WORK INSTRUCTIONS: Only lines with the word "table" are wanted; copy each of them from the listing below.

EXTRACTED RECORDS:
------------------------------------------------------------------------
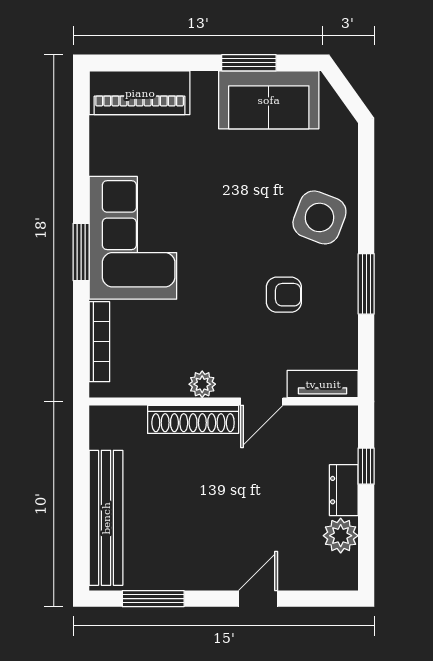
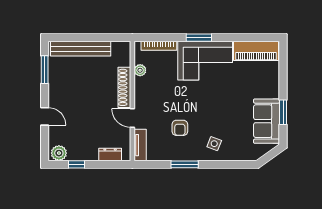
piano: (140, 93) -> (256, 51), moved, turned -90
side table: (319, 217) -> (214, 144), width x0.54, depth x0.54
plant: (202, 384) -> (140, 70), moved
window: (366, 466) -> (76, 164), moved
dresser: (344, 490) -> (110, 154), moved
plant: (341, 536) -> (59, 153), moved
------------------------------------------------------------------------
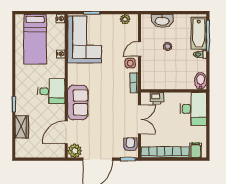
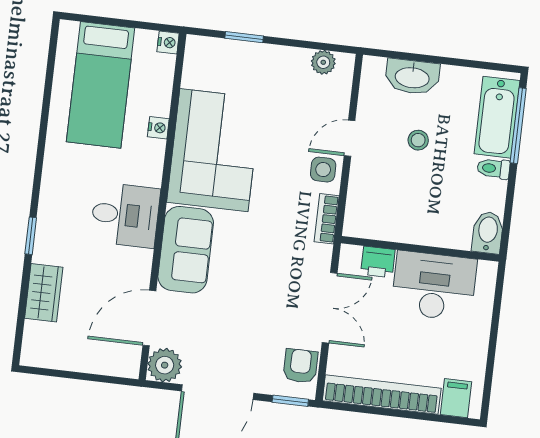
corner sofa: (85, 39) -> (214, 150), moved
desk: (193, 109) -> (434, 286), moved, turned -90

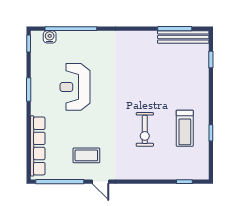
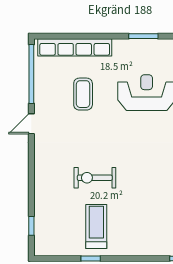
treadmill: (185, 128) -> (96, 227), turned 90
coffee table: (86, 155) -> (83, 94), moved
------------------------------------------------------------------------
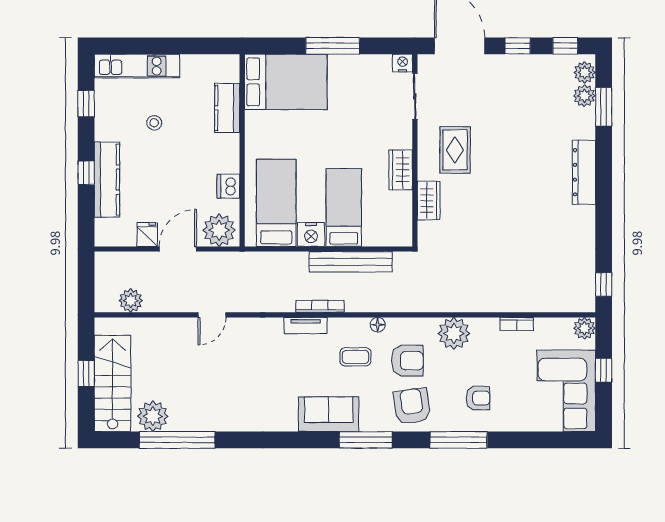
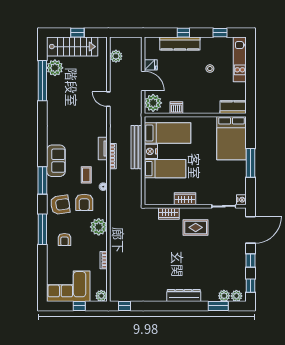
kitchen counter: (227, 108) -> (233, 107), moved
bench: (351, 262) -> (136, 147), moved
------------------------------------------------------------------------
SOLUTION:
side table: (319, 217) -> (214, 144), width x0.54, depth x0.54
coffee table: (86, 155) -> (83, 94), moved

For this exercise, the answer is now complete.